## [Task objective]
Each record that comes next should be output exactly; pictures do not belong in the copy.

--- Data records ---

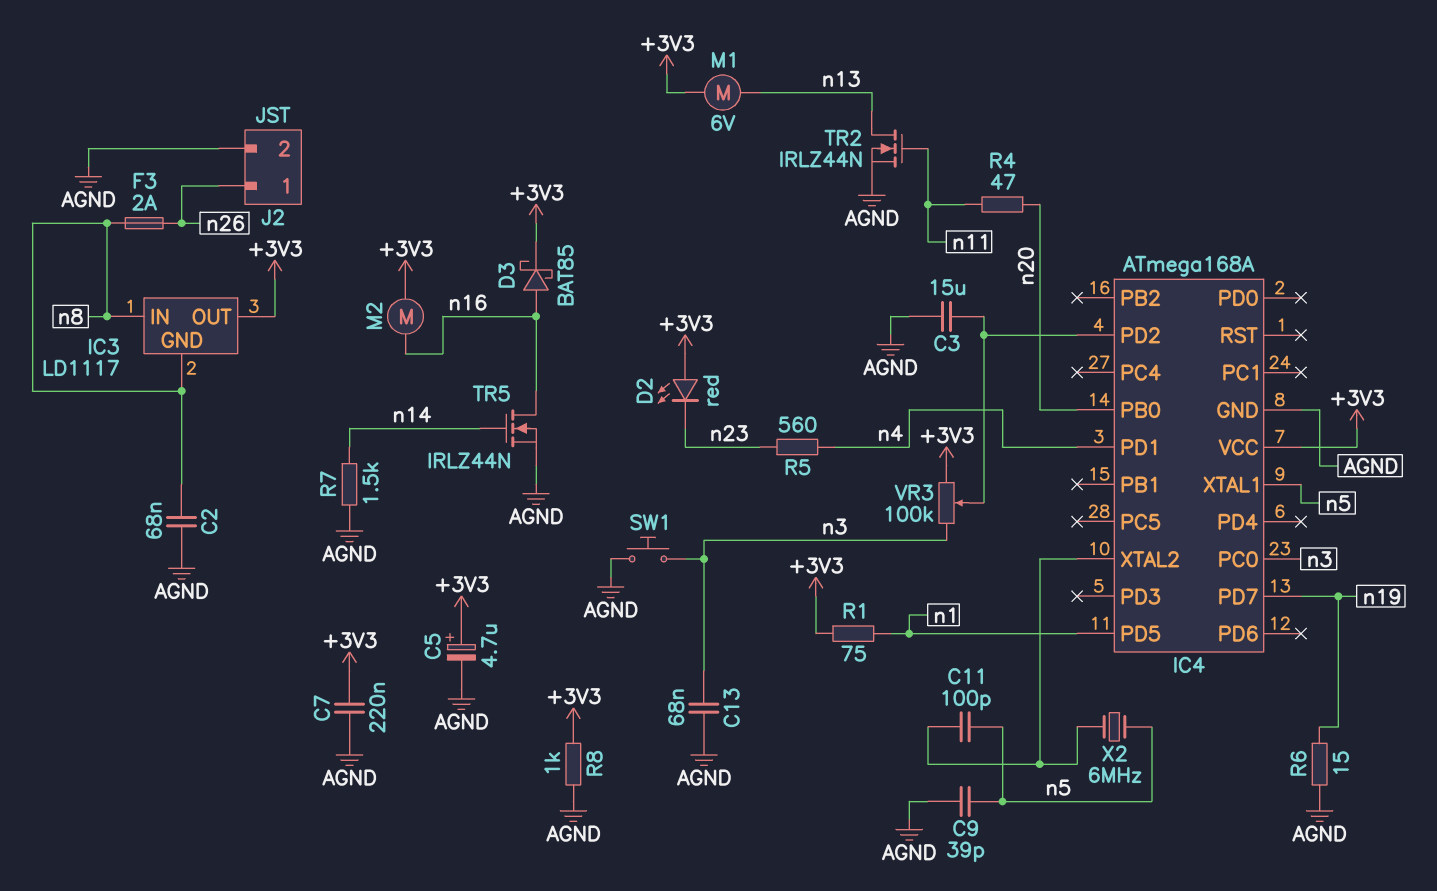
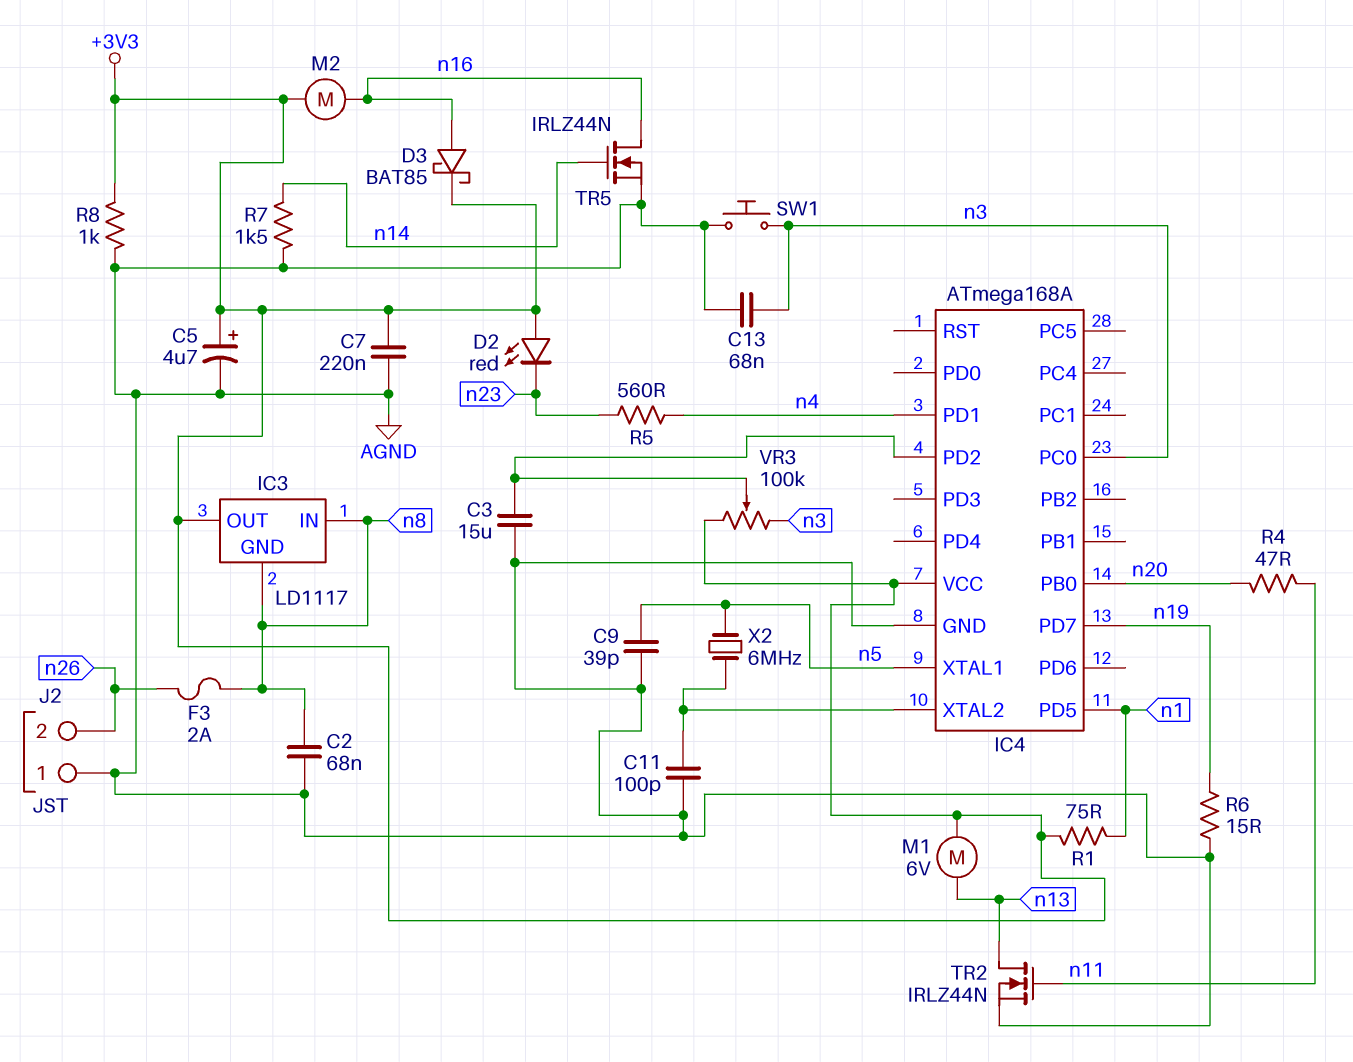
C11: 100pF (IC4/XTAL2, n5) -> 100pF (AGND, IC4/XTAL2)
J2 pin 1: n26 -> AGND
J2 pin 2: AGND -> n26

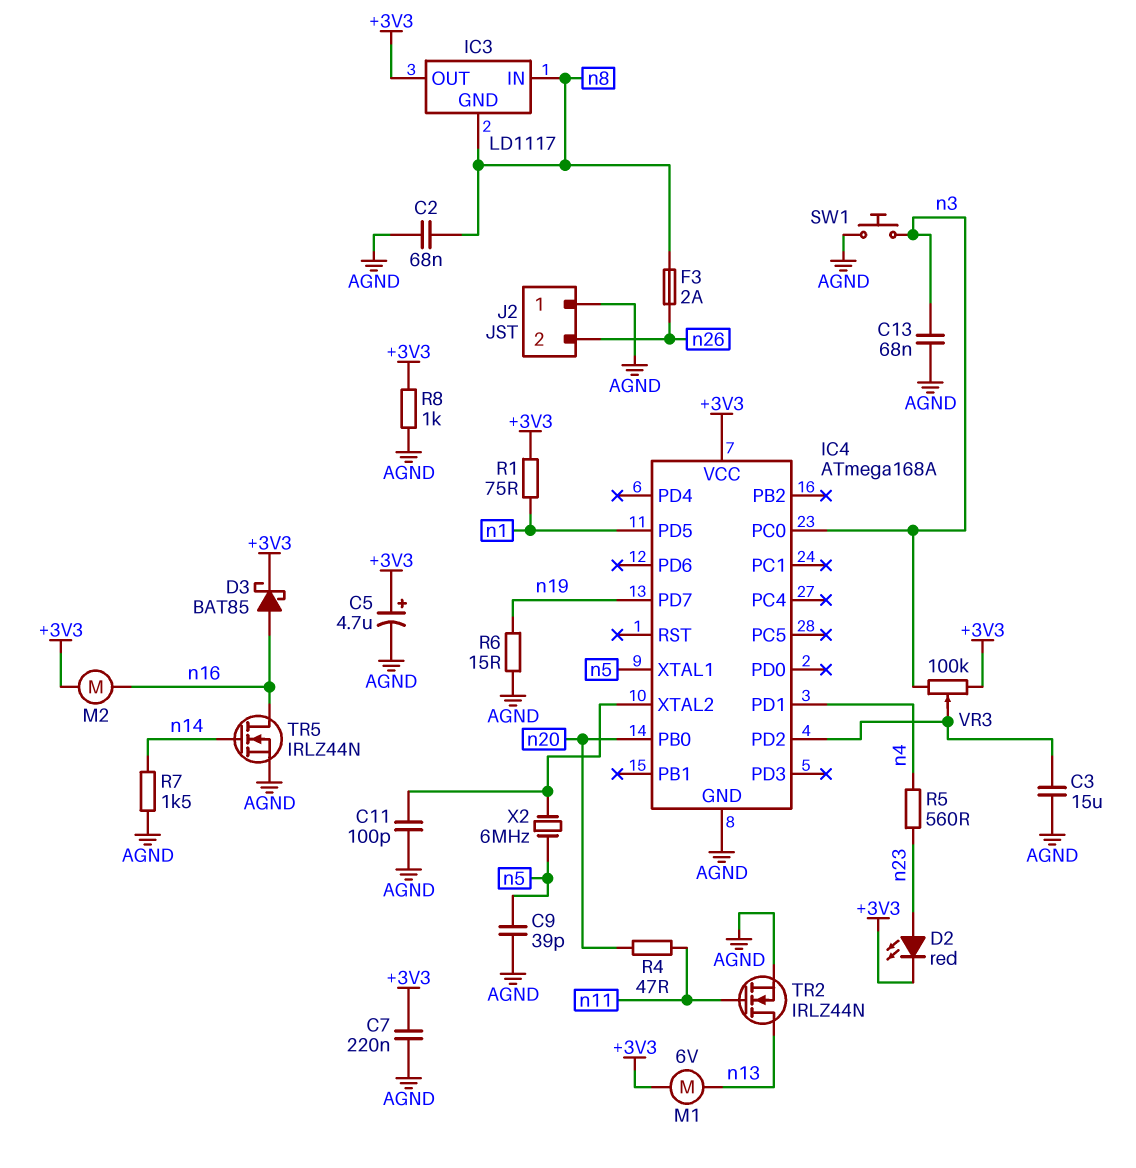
D2: LED red (A +3V3, K n23) -> LED red (A n23, K +3V3)

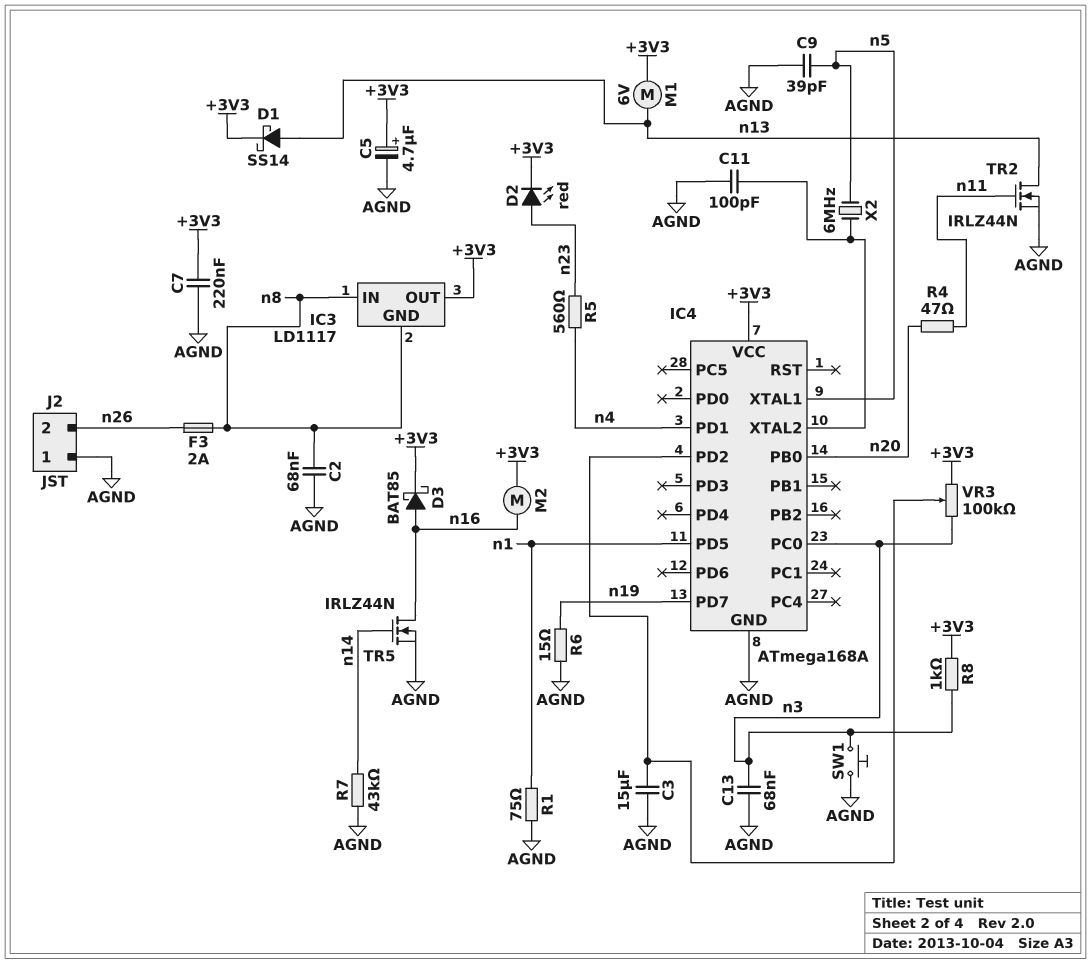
D1: none -> schottky SS14 (A n13, K +3V3)
R1: 75 (+3V3, n1) -> 75 (AGND, n1)
R7: 1.5k (AGND, n14) -> 43k (AGND, n14)
R8: 1k (+3V3, AGND) -> 1k (+3V3, n3)

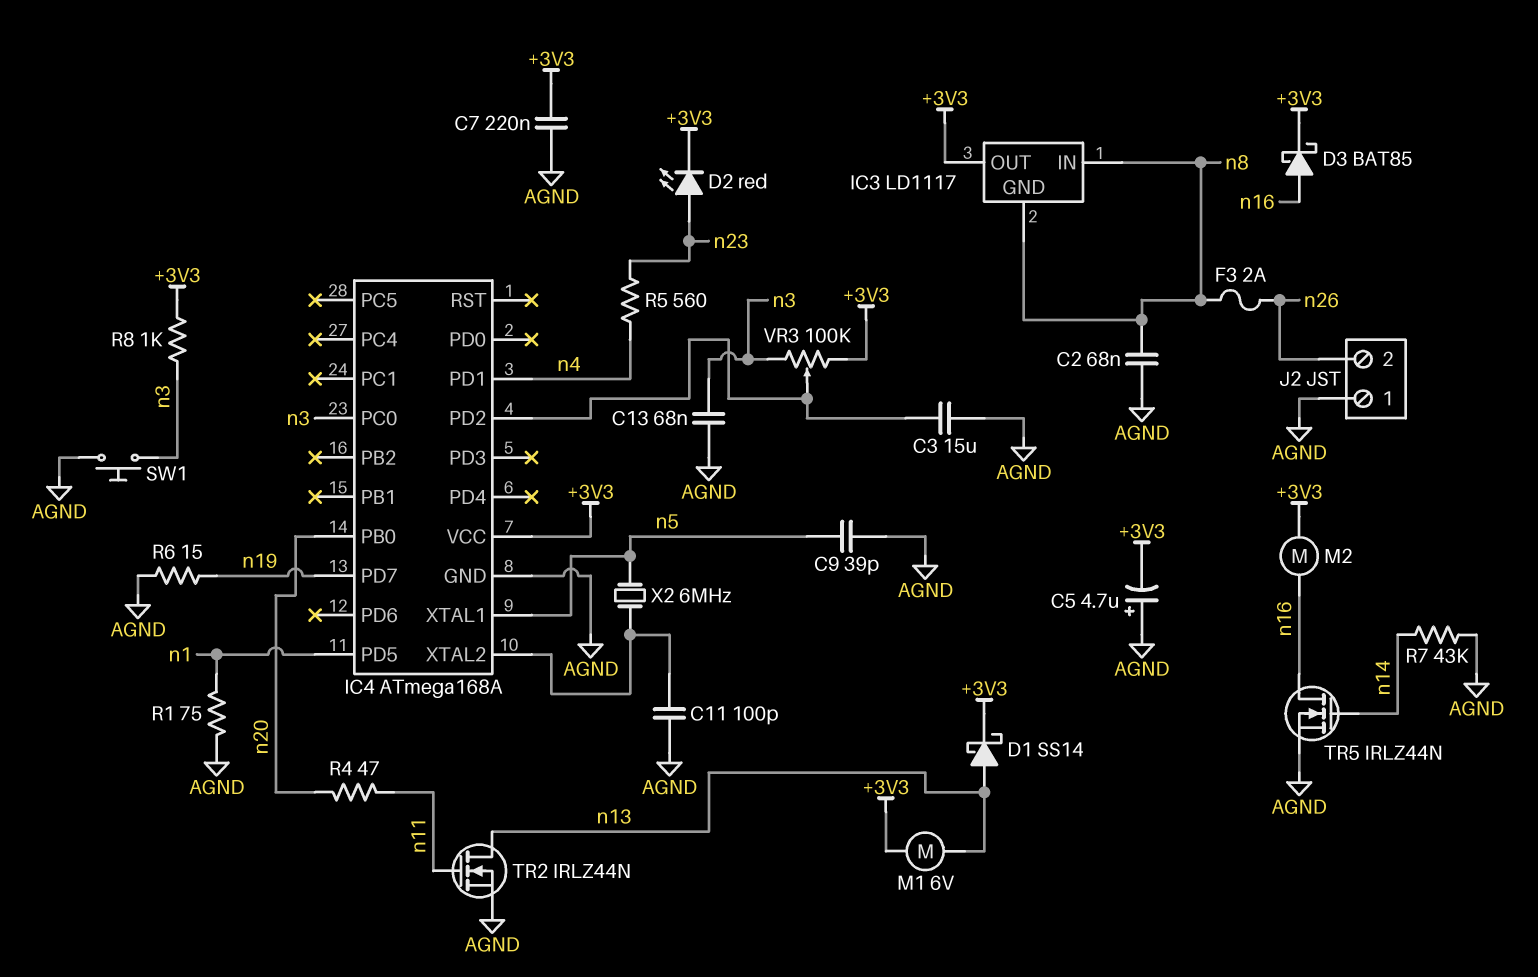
C5: 4.7uF (plus +3V3, minus AGND) -> 4.7uF (plus AGND, minus +3V3)

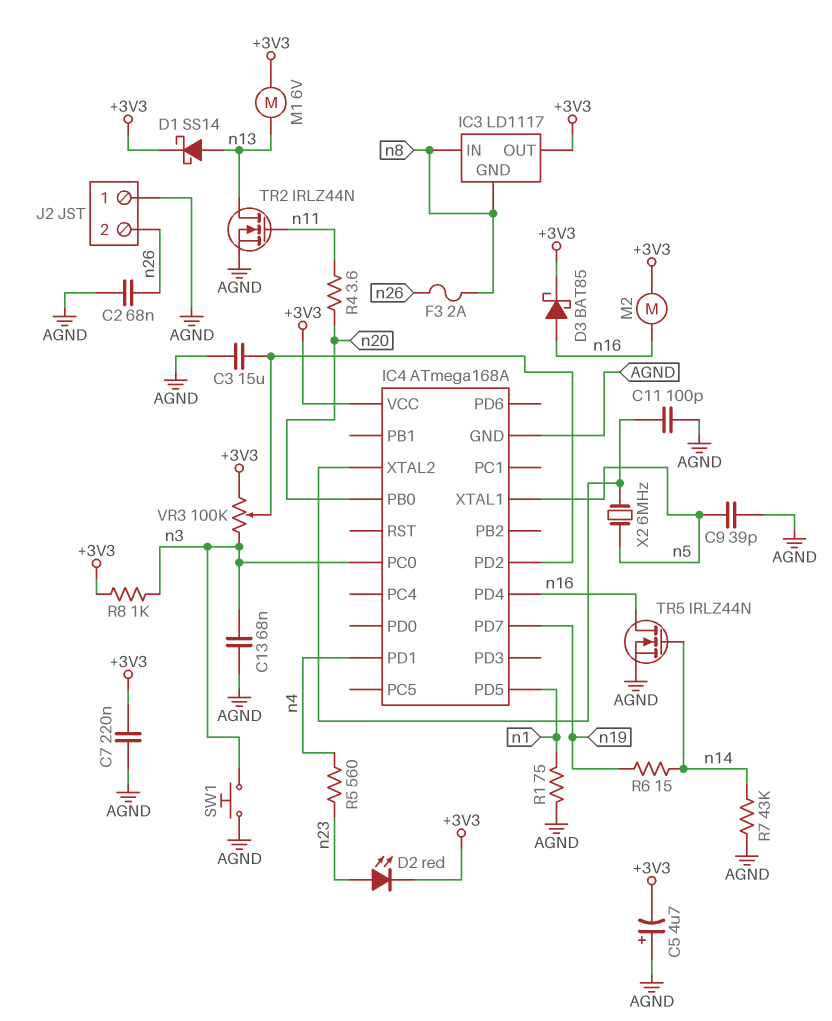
C2: 68nF (AGND, n8) -> 68nF (AGND, n26)
IC4 pin PD4: none -> n16
R4: 47 (n11, n20) -> 3.6 (n11, n20)
R6: 15 (AGND, n19) -> 15 (n14, n19)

---

## [Exercise answer]
C11: 100pF (IC4/XTAL2, n5) -> 100pF (AGND, IC4/XTAL2)
J2 pin 1: n26 -> AGND
J2 pin 2: AGND -> n26

D2: LED red (A +3V3, K n23) -> LED red (A n23, K +3V3)

D1: none -> schottky SS14 (A n13, K +3V3)
R1: 75 (+3V3, n1) -> 75 (AGND, n1)
R7: 1.5k (AGND, n14) -> 43k (AGND, n14)
R8: 1k (+3V3, AGND) -> 1k (+3V3, n3)

C5: 4.7uF (plus +3V3, minus AGND) -> 4.7uF (plus AGND, minus +3V3)

C2: 68nF (AGND, n8) -> 68nF (AGND, n26)
IC4 pin PD4: none -> n16
R4: 47 (n11, n20) -> 3.6 (n11, n20)
R6: 15 (AGND, n19) -> 15 (n14, n19)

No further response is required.